▸ **ASSIGNED TASK**: Your reply should consist only of the lines from the one with "X1: 24MHz (NET8, U1/XOUT)" through the end of the entries, transcribed exactly. Pictures stay out.
== DATASET ==
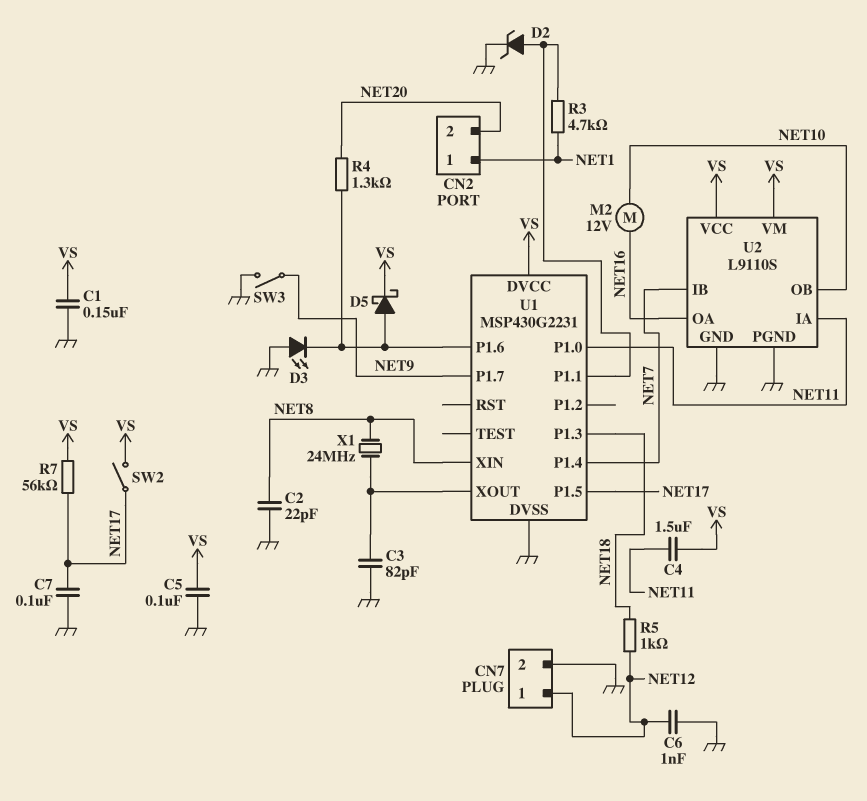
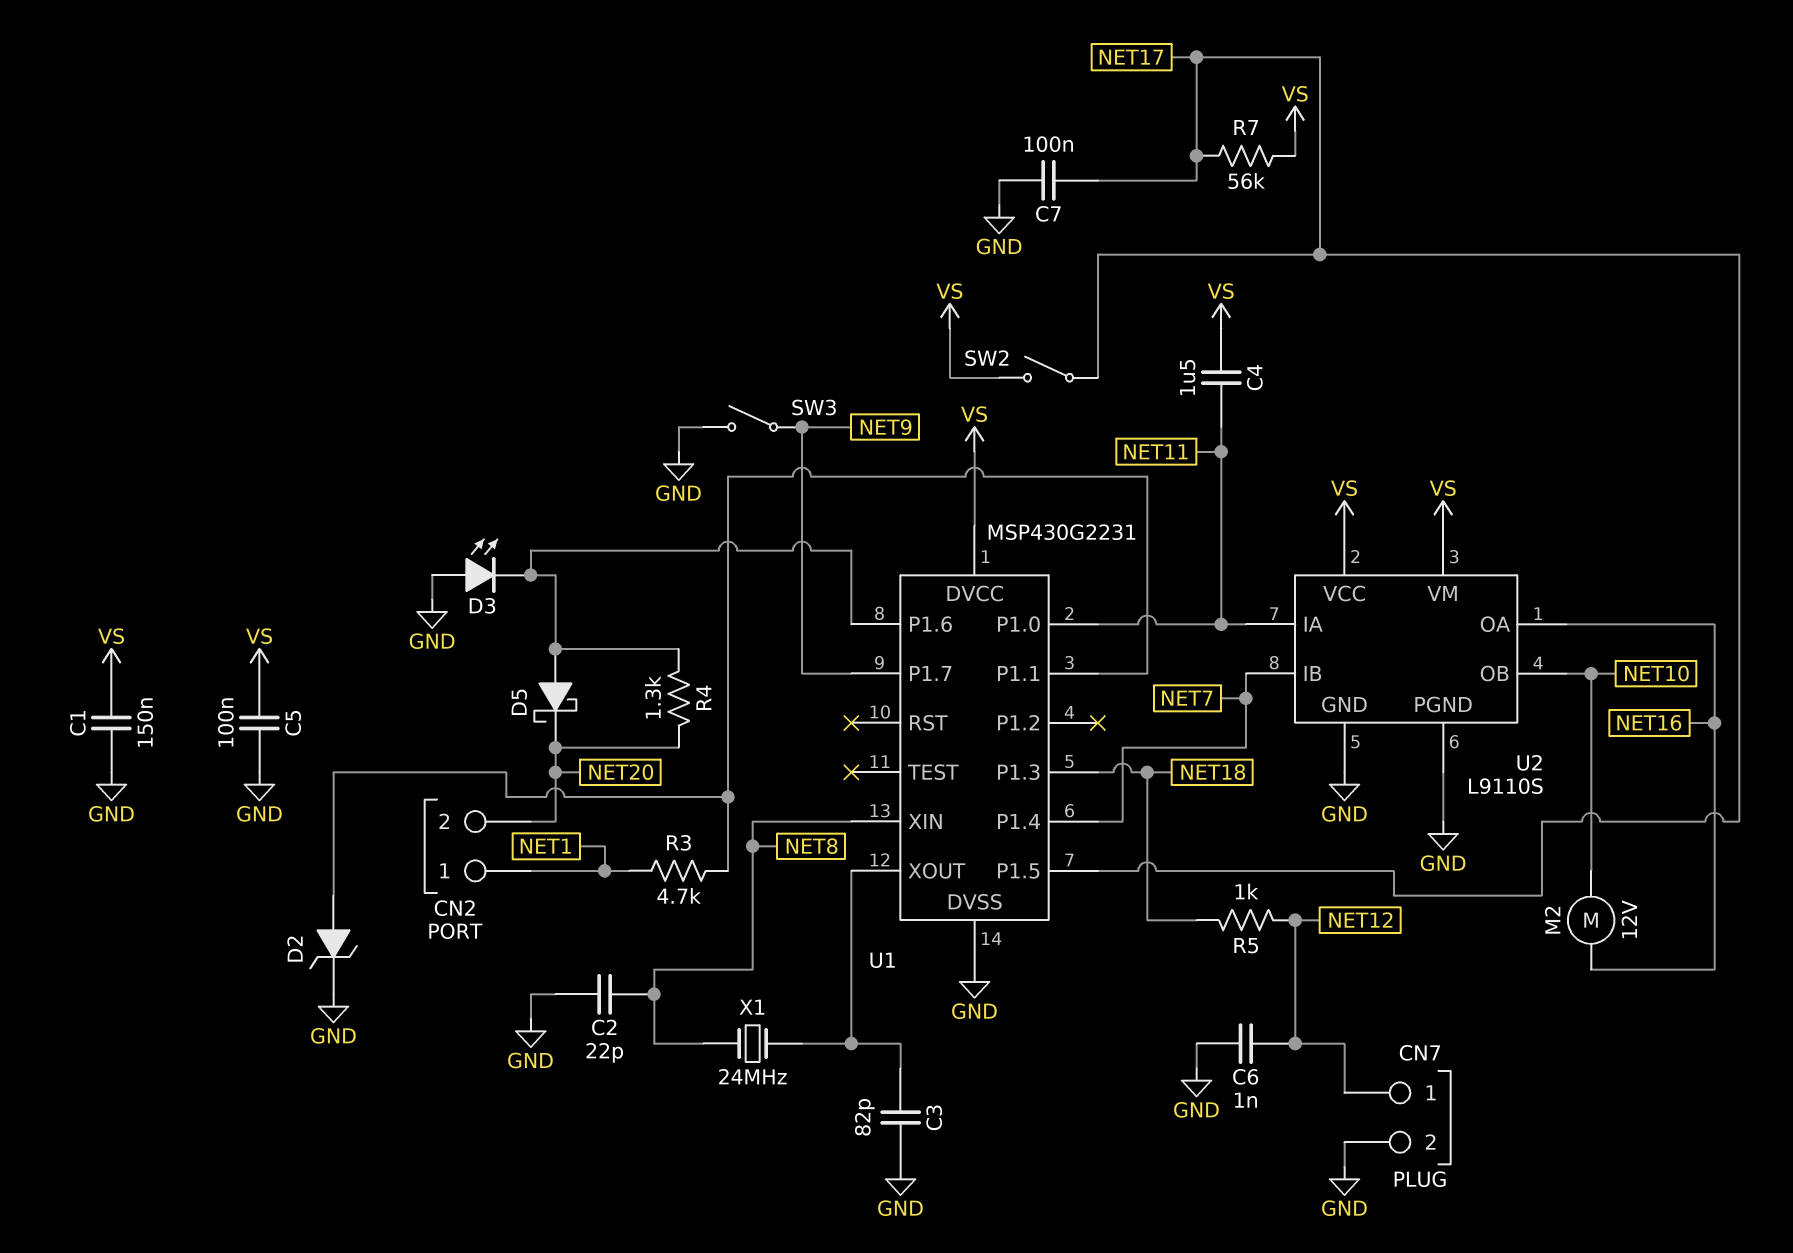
D5: schottky (A U1/P1.6, K VS) -> schottky (A U1/P1.6, K NET20)

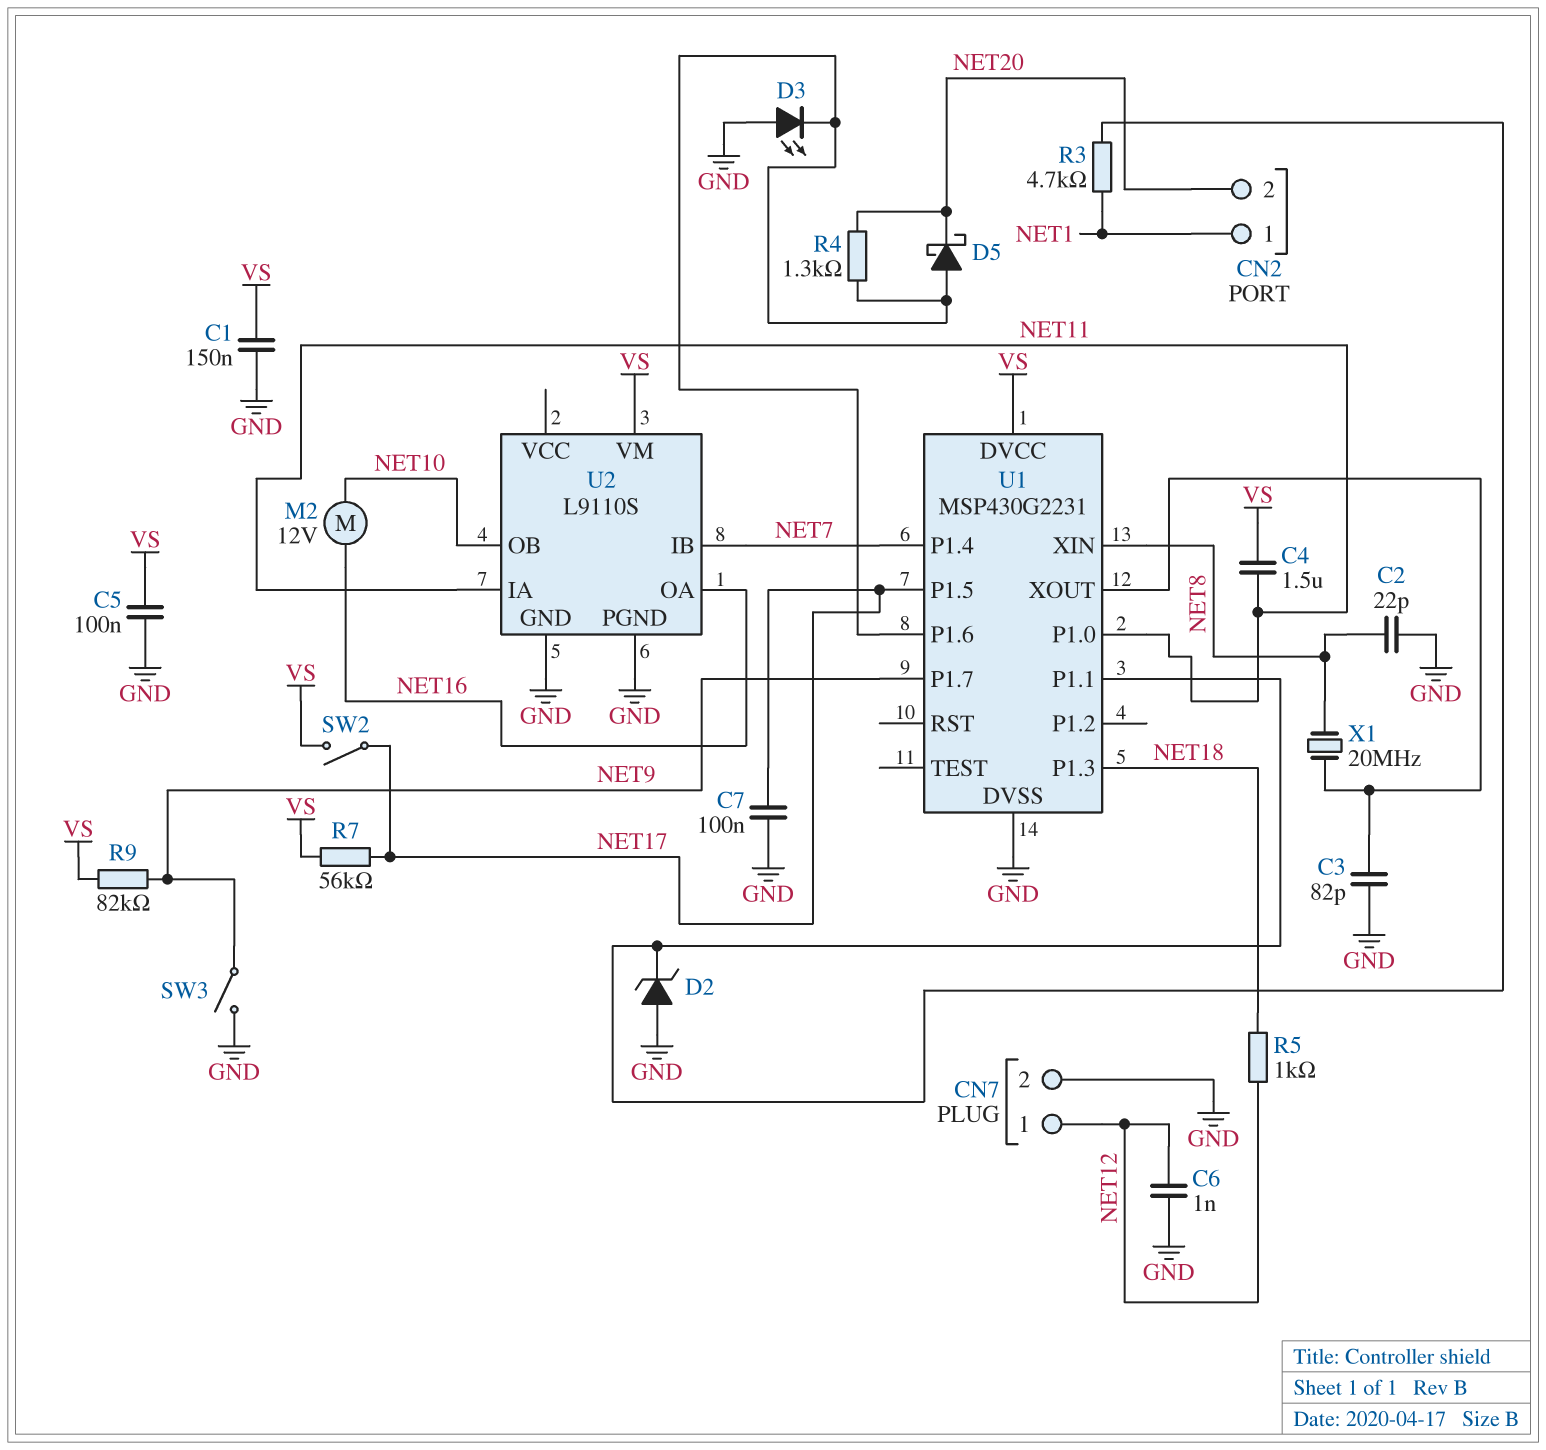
D2: zener (A U1/P1.1, K GND) -> zener (A GND, K U1/P1.1)
R9: none -> 82k (NET9, VS)
U2 pin VCC: VS -> none
X1: 24MHz (NET8, U1/XOUT) -> 20MHz (NET8, U1/XOUT)

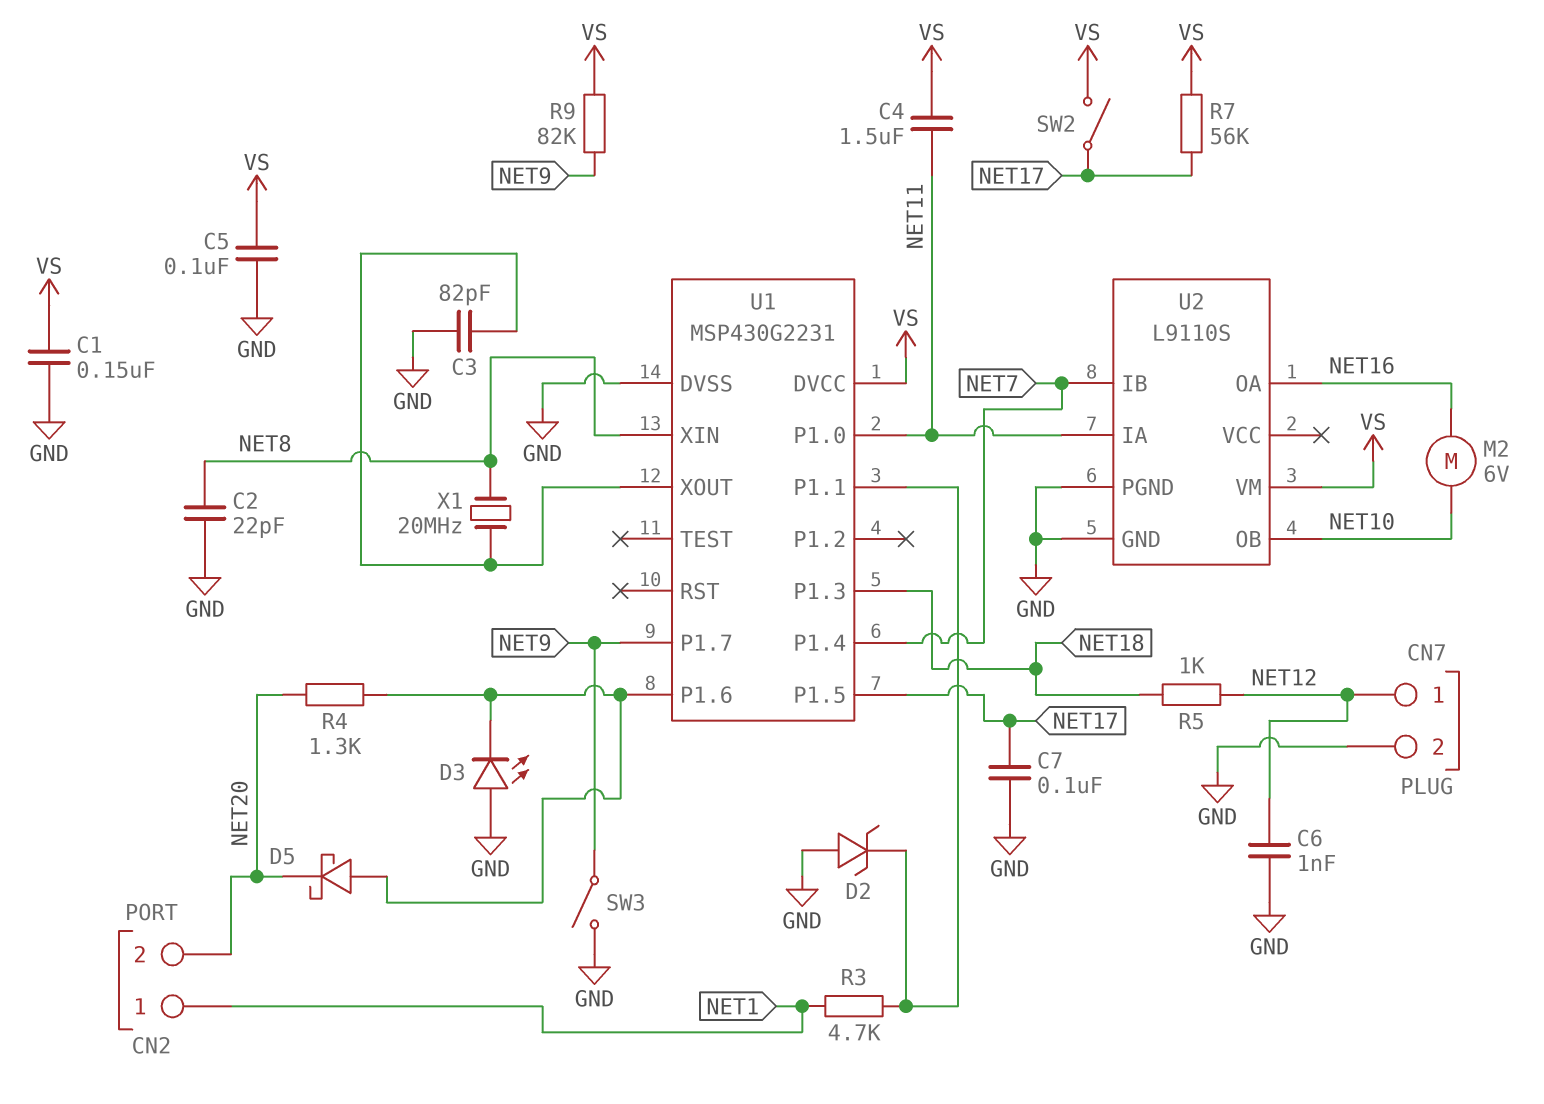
M2: motor 12V (NET10, NET16) -> motor 6V (NET10, NET16)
===
▸ **EXPECTED OUTPUT**:
X1: 24MHz (NET8, U1/XOUT) -> 20MHz (NET8, U1/XOUT)

M2: motor 12V (NET10, NET16) -> motor 6V (NET10, NET16)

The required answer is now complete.